[Data excerpts — start]

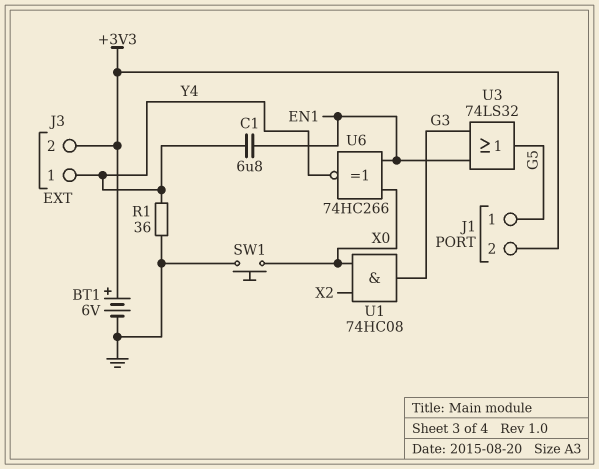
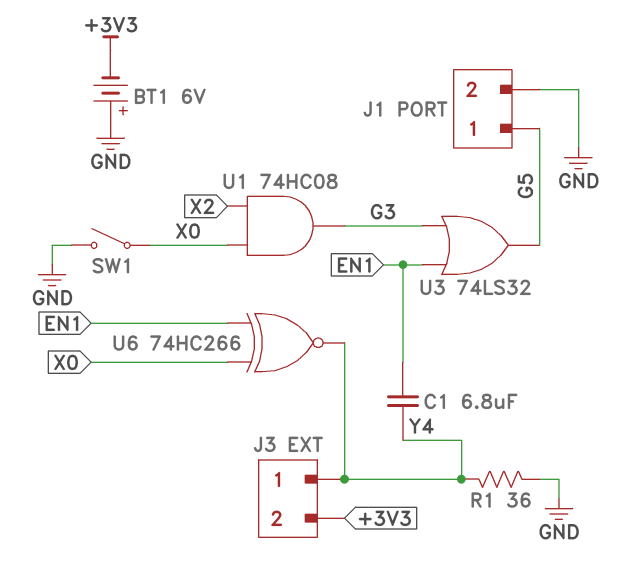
BT1: 6V (plus +3V3, minus GND) -> 6V (plus GND, minus +3V3)
J1 pin 2: +3V3 -> GND
SW1: button (GND, X0) -> switch (GND, X0)

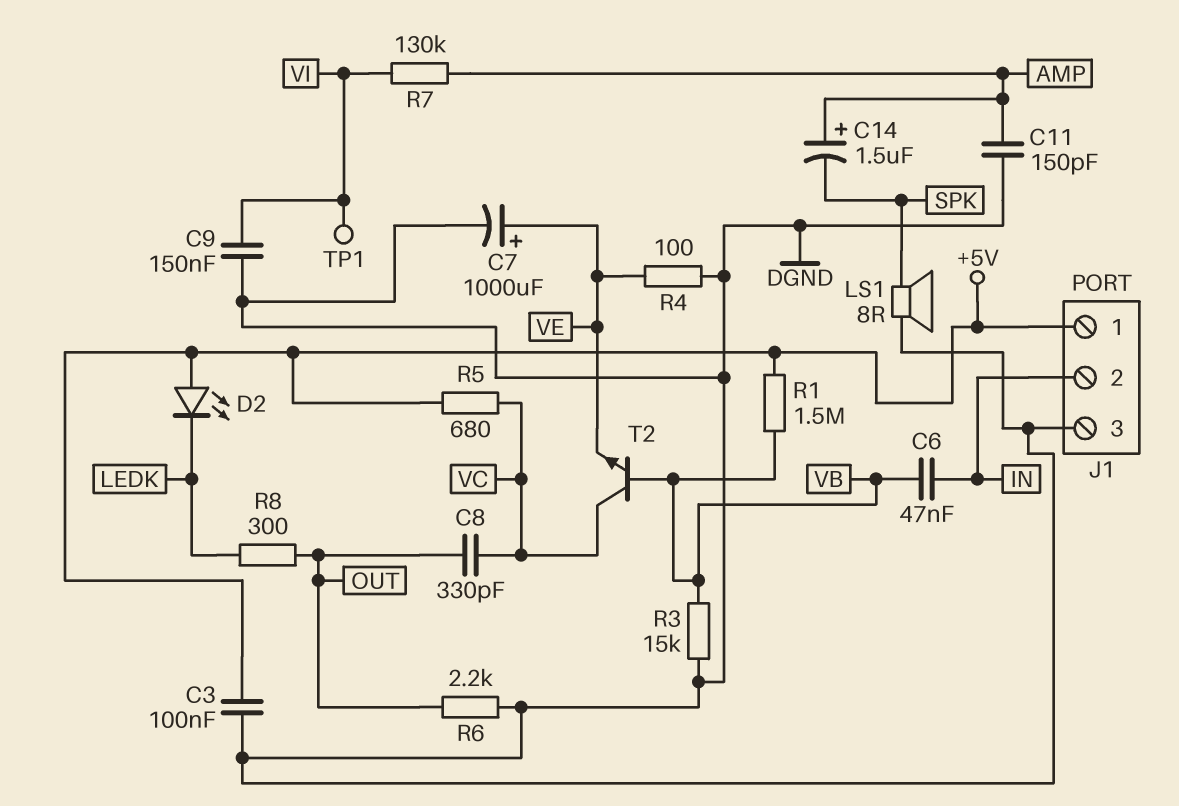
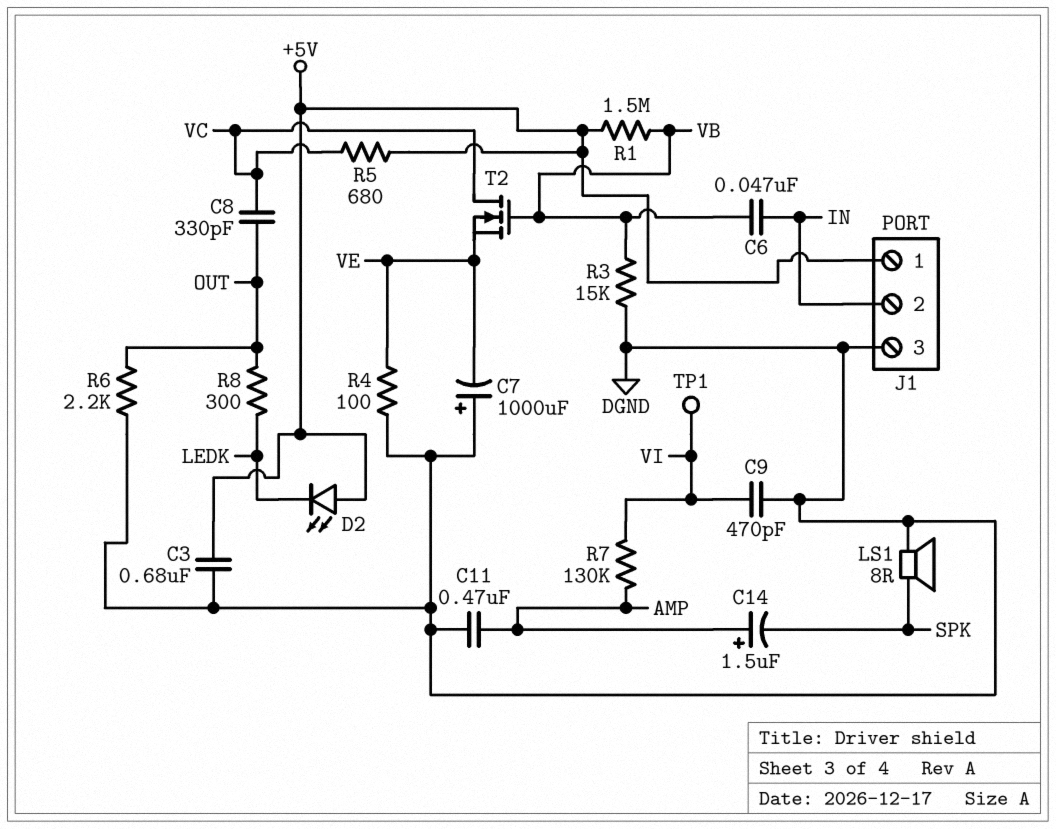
C3: 100nF (+5V, DGND) -> 680nF (+5V, DGND)
C7: 1000uF (plus VE, minus DGND) -> 1000uF (plus DGND, minus VE)
C9: 150nF (DGND, VI) -> 470pF (DGND, VI)
C11: 150pF (AMP, DGND) -> 470nF (AMP, DGND)
T2: NPN (B VB, C VC, E VE) -> NMOS (G VB, D VC, S VE)

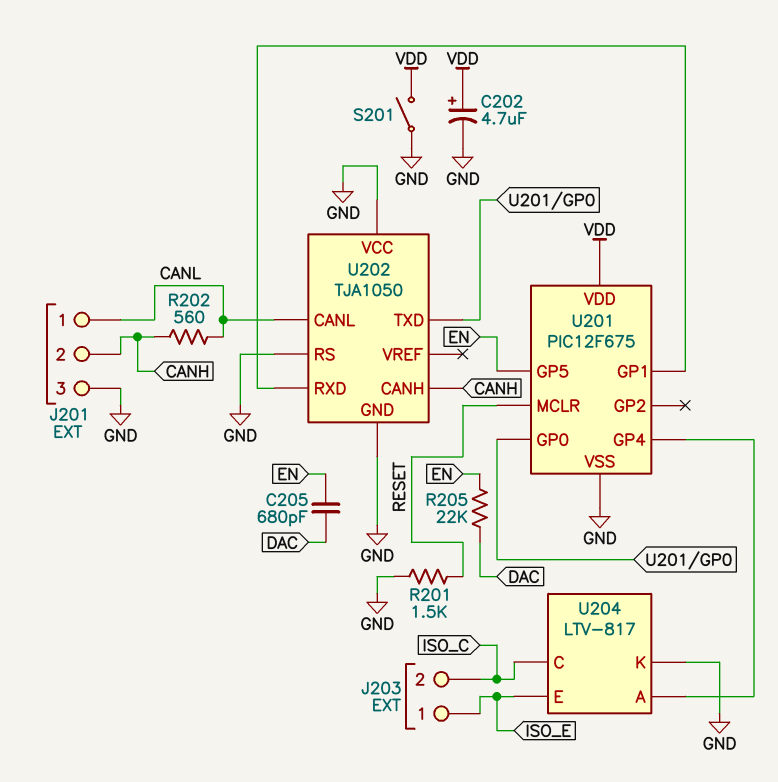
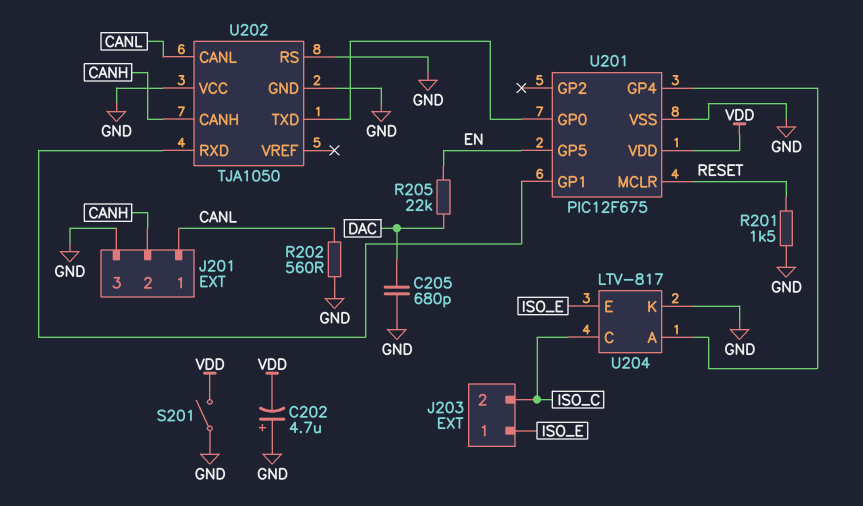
C202: 4.7uF (plus VDD, minus GND) -> 4.7uF (plus GND, minus VDD)
C205: 680pF (DAC, EN) -> 680pF (DAC, GND)
R202: 560 (CANH, CANL) -> 560 (CANL, GND)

[Data excerpts — finish]

### Problem to work on
What you give back must match the material word for word, with no images included.

### Exercise output
BT1: 6V (plus +3V3, minus GND) -> 6V (plus GND, minus +3V3)
J1 pin 2: +3V3 -> GND
SW1: button (GND, X0) -> switch (GND, X0)

C3: 100nF (+5V, DGND) -> 680nF (+5V, DGND)
C7: 1000uF (plus VE, minus DGND) -> 1000uF (plus DGND, minus VE)
C9: 150nF (DGND, VI) -> 470pF (DGND, VI)
C11: 150pF (AMP, DGND) -> 470nF (AMP, DGND)
T2: NPN (B VB, C VC, E VE) -> NMOS (G VB, D VC, S VE)

C202: 4.7uF (plus VDD, minus GND) -> 4.7uF (plus GND, minus VDD)
C205: 680pF (DAC, EN) -> 680pF (DAC, GND)
R202: 560 (CANH, CANL) -> 560 (CANL, GND)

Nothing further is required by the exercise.